=== Aim of the exercise ===
An exact copy of each record is required.
-------------------------
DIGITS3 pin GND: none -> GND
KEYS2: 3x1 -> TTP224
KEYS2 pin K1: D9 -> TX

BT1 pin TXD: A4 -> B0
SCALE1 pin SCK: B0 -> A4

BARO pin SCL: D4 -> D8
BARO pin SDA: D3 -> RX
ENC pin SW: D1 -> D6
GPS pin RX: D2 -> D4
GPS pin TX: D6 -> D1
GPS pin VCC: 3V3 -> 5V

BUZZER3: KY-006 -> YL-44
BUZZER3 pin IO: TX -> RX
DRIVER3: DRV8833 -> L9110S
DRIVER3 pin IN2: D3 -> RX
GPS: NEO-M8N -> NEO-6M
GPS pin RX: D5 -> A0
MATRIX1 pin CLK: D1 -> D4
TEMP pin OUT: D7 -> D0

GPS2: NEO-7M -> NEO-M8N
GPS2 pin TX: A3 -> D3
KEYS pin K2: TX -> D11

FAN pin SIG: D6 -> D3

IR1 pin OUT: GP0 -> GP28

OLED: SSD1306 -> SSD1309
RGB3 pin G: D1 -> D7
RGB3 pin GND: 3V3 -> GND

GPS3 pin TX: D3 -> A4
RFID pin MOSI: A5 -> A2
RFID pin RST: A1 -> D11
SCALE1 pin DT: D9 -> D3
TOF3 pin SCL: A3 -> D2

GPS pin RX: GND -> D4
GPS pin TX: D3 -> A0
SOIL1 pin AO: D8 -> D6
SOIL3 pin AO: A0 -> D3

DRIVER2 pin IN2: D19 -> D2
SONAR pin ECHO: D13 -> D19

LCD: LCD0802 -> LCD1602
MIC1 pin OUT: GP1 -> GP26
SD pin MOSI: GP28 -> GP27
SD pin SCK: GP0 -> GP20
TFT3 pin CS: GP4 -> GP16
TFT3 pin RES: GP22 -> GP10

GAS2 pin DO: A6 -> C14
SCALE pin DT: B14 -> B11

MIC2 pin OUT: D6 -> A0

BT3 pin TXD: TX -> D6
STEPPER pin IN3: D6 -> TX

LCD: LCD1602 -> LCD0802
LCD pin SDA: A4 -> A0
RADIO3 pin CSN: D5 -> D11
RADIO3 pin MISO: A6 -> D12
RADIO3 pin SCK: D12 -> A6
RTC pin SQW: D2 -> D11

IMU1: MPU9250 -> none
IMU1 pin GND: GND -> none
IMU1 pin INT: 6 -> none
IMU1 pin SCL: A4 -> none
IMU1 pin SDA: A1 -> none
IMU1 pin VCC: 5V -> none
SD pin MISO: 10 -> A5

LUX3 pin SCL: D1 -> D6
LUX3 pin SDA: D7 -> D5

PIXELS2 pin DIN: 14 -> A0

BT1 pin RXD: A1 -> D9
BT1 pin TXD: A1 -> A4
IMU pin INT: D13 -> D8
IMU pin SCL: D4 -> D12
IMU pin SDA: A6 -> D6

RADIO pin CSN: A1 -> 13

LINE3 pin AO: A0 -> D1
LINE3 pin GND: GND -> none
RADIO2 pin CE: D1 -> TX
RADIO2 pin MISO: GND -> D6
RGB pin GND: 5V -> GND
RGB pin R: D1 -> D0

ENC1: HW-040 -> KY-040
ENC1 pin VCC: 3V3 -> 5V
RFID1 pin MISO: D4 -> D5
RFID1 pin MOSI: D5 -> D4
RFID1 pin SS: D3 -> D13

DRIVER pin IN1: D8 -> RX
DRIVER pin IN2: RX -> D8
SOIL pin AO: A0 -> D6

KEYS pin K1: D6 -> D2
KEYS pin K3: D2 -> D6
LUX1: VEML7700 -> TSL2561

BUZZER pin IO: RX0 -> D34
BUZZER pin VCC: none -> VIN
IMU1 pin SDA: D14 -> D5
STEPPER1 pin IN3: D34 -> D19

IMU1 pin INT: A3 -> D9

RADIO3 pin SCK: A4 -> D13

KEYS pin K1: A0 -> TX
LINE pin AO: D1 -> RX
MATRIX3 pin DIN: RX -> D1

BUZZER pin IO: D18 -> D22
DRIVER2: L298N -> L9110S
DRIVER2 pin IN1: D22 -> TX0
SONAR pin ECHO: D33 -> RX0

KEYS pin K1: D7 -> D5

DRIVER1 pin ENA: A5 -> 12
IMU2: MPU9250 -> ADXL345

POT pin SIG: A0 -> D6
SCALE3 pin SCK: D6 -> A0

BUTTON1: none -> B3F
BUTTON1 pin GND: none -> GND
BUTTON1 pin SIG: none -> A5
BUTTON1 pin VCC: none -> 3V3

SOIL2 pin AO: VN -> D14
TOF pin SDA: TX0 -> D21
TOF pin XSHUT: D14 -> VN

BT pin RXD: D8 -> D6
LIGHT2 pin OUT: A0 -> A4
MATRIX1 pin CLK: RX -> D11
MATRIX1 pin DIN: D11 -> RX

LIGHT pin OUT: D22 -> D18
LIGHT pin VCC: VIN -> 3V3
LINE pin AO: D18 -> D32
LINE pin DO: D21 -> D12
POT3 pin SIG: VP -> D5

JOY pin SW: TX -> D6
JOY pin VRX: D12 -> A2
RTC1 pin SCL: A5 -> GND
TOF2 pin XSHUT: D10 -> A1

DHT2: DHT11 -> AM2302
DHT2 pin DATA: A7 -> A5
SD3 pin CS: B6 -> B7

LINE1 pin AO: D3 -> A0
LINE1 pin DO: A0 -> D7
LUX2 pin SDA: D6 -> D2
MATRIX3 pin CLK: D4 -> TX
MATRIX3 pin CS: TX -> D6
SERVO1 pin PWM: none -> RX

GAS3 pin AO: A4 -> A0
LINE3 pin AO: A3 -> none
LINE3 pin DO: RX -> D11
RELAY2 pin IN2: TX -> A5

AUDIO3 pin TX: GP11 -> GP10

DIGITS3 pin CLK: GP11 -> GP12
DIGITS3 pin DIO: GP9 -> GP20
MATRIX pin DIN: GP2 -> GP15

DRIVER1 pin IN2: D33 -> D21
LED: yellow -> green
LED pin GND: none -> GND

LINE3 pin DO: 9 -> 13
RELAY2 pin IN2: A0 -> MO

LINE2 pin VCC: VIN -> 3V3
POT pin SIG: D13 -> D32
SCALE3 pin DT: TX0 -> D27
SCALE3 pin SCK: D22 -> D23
-------------------------
=== Solution ===
DIGITS3 pin GND: none -> GND
KEYS2: 3x1 -> TTP224
KEYS2 pin K1: D9 -> TX

BT1 pin TXD: A4 -> B0
SCALE1 pin SCK: B0 -> A4

BARO pin SCL: D4 -> D8
BARO pin SDA: D3 -> RX
ENC pin SW: D1 -> D6
GPS pin RX: D2 -> D4
GPS pin TX: D6 -> D1
GPS pin VCC: 3V3 -> 5V

BUZZER3: KY-006 -> YL-44
BUZZER3 pin IO: TX -> RX
DRIVER3: DRV8833 -> L9110S
DRIVER3 pin IN2: D3 -> RX
GPS: NEO-M8N -> NEO-6M
GPS pin RX: D5 -> A0
MATRIX1 pin CLK: D1 -> D4
TEMP pin OUT: D7 -> D0

GPS2: NEO-7M -> NEO-M8N
GPS2 pin TX: A3 -> D3
KEYS pin K2: TX -> D11

FAN pin SIG: D6 -> D3

IR1 pin OUT: GP0 -> GP28

OLED: SSD1306 -> SSD1309
RGB3 pin G: D1 -> D7
RGB3 pin GND: 3V3 -> GND

GPS3 pin TX: D3 -> A4
RFID pin MOSI: A5 -> A2
RFID pin RST: A1 -> D11
SCALE1 pin DT: D9 -> D3
TOF3 pin SCL: A3 -> D2

GPS pin RX: GND -> D4
GPS pin TX: D3 -> A0
SOIL1 pin AO: D8 -> D6
SOIL3 pin AO: A0 -> D3

DRIVER2 pin IN2: D19 -> D2
SONAR pin ECHO: D13 -> D19

LCD: LCD0802 -> LCD1602
MIC1 pin OUT: GP1 -> GP26
SD pin MOSI: GP28 -> GP27
SD pin SCK: GP0 -> GP20
TFT3 pin CS: GP4 -> GP16
TFT3 pin RES: GP22 -> GP10

GAS2 pin DO: A6 -> C14
SCALE pin DT: B14 -> B11

MIC2 pin OUT: D6 -> A0

BT3 pin TXD: TX -> D6
STEPPER pin IN3: D6 -> TX

LCD: LCD1602 -> LCD0802
LCD pin SDA: A4 -> A0
RADIO3 pin CSN: D5 -> D11
RADIO3 pin MISO: A6 -> D12
RADIO3 pin SCK: D12 -> A6
RTC pin SQW: D2 -> D11

IMU1: MPU9250 -> none
IMU1 pin GND: GND -> none
IMU1 pin INT: 6 -> none
IMU1 pin SCL: A4 -> none
IMU1 pin SDA: A1 -> none
IMU1 pin VCC: 5V -> none
SD pin MISO: 10 -> A5

LUX3 pin SCL: D1 -> D6
LUX3 pin SDA: D7 -> D5

PIXELS2 pin DIN: 14 -> A0

BT1 pin RXD: A1 -> D9
BT1 pin TXD: A1 -> A4
IMU pin INT: D13 -> D8
IMU pin SCL: D4 -> D12
IMU pin SDA: A6 -> D6

RADIO pin CSN: A1 -> 13

LINE3 pin AO: A0 -> D1
LINE3 pin GND: GND -> none
RADIO2 pin CE: D1 -> TX
RADIO2 pin MISO: GND -> D6
RGB pin GND: 5V -> GND
RGB pin R: D1 -> D0

ENC1: HW-040 -> KY-040
ENC1 pin VCC: 3V3 -> 5V
RFID1 pin MISO: D4 -> D5
RFID1 pin MOSI: D5 -> D4
RFID1 pin SS: D3 -> D13

DRIVER pin IN1: D8 -> RX
DRIVER pin IN2: RX -> D8
SOIL pin AO: A0 -> D6

KEYS pin K1: D6 -> D2
KEYS pin K3: D2 -> D6
LUX1: VEML7700 -> TSL2561

BUZZER pin IO: RX0 -> D34
BUZZER pin VCC: none -> VIN
IMU1 pin SDA: D14 -> D5
STEPPER1 pin IN3: D34 -> D19

IMU1 pin INT: A3 -> D9

RADIO3 pin SCK: A4 -> D13

KEYS pin K1: A0 -> TX
LINE pin AO: D1 -> RX
MATRIX3 pin DIN: RX -> D1

BUZZER pin IO: D18 -> D22
DRIVER2: L298N -> L9110S
DRIVER2 pin IN1: D22 -> TX0
SONAR pin ECHO: D33 -> RX0

KEYS pin K1: D7 -> D5

DRIVER1 pin ENA: A5 -> 12
IMU2: MPU9250 -> ADXL345

POT pin SIG: A0 -> D6
SCALE3 pin SCK: D6 -> A0

BUTTON1: none -> B3F
BUTTON1 pin GND: none -> GND
BUTTON1 pin SIG: none -> A5
BUTTON1 pin VCC: none -> 3V3

SOIL2 pin AO: VN -> D14
TOF pin SDA: TX0 -> D21
TOF pin XSHUT: D14 -> VN

BT pin RXD: D8 -> D6
LIGHT2 pin OUT: A0 -> A4
MATRIX1 pin CLK: RX -> D11
MATRIX1 pin DIN: D11 -> RX

LIGHT pin OUT: D22 -> D18
LIGHT pin VCC: VIN -> 3V3
LINE pin AO: D18 -> D32
LINE pin DO: D21 -> D12
POT3 pin SIG: VP -> D5

JOY pin SW: TX -> D6
JOY pin VRX: D12 -> A2
RTC1 pin SCL: A5 -> GND
TOF2 pin XSHUT: D10 -> A1

DHT2: DHT11 -> AM2302
DHT2 pin DATA: A7 -> A5
SD3 pin CS: B6 -> B7

LINE1 pin AO: D3 -> A0
LINE1 pin DO: A0 -> D7
LUX2 pin SDA: D6 -> D2
MATRIX3 pin CLK: D4 -> TX
MATRIX3 pin CS: TX -> D6
SERVO1 pin PWM: none -> RX

GAS3 pin AO: A4 -> A0
LINE3 pin AO: A3 -> none
LINE3 pin DO: RX -> D11
RELAY2 pin IN2: TX -> A5

AUDIO3 pin TX: GP11 -> GP10

DIGITS3 pin CLK: GP11 -> GP12
DIGITS3 pin DIO: GP9 -> GP20
MATRIX pin DIN: GP2 -> GP15

DRIVER1 pin IN2: D33 -> D21
LED: yellow -> green
LED pin GND: none -> GND

LINE3 pin DO: 9 -> 13
RELAY2 pin IN2: A0 -> MO

LINE2 pin VCC: VIN -> 3V3
POT pin SIG: D13 -> D32
SCALE3 pin DT: TX0 -> D27
SCALE3 pin SCK: D22 -> D23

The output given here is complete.